ASSIGNMENT
Copy out the entries that follow, unchanged.

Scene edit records
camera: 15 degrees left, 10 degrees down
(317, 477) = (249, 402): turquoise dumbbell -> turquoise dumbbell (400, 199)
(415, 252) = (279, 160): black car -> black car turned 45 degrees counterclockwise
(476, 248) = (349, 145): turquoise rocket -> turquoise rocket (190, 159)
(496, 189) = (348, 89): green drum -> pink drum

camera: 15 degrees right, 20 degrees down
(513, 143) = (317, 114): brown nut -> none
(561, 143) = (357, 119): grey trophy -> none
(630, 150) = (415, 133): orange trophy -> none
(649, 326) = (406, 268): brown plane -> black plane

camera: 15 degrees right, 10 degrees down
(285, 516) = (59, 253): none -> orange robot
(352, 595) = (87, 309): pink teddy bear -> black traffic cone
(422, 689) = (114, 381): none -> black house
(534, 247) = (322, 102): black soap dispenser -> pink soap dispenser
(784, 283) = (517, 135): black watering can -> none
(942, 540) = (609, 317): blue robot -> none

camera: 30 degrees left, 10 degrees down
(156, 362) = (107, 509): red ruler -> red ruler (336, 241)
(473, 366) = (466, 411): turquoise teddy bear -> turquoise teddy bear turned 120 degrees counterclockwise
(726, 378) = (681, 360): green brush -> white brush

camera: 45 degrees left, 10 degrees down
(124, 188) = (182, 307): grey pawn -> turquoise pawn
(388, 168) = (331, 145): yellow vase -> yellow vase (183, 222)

FINISHED EXERCISE
camera: 15 degrees left, 10 degrees down
(317, 477) = (249, 402): turquoise dumbbell -> turquoise dumbbell (400, 199)
(415, 252) = (279, 160): black car -> black car turned 45 degrees counterclockwise
(476, 248) = (349, 145): turquoise rocket -> turquoise rocket (190, 159)
(496, 189) = (348, 89): green drum -> pink drum

camera: 15 degrees right, 20 degrees down
(513, 143) = (317, 114): brown nut -> none
(561, 143) = (357, 119): grey trophy -> none
(630, 150) = (415, 133): orange trophy -> none
(649, 326) = (406, 268): brown plane -> black plane

camera: 15 degrees right, 10 degrees down
(285, 516) = (59, 253): none -> orange robot
(352, 595) = (87, 309): pink teddy bear -> black traffic cone
(422, 689) = (114, 381): none -> black house
(534, 247) = (322, 102): black soap dispenser -> pink soap dispenser
(784, 283) = (517, 135): black watering can -> none
(942, 540) = (609, 317): blue robot -> none

camera: 30 degrees left, 10 degrees down
(156, 362) = (107, 509): red ruler -> red ruler (336, 241)
(473, 366) = (466, 411): turquoise teddy bear -> turquoise teddy bear turned 120 degrees counterclockwise
(726, 378) = (681, 360): green brush -> white brush

camera: 45 degrees left, 10 degrees down
(124, 188) = (182, 307): grey pawn -> turquoise pawn
(388, 168) = (331, 145): yellow vase -> yellow vase (183, 222)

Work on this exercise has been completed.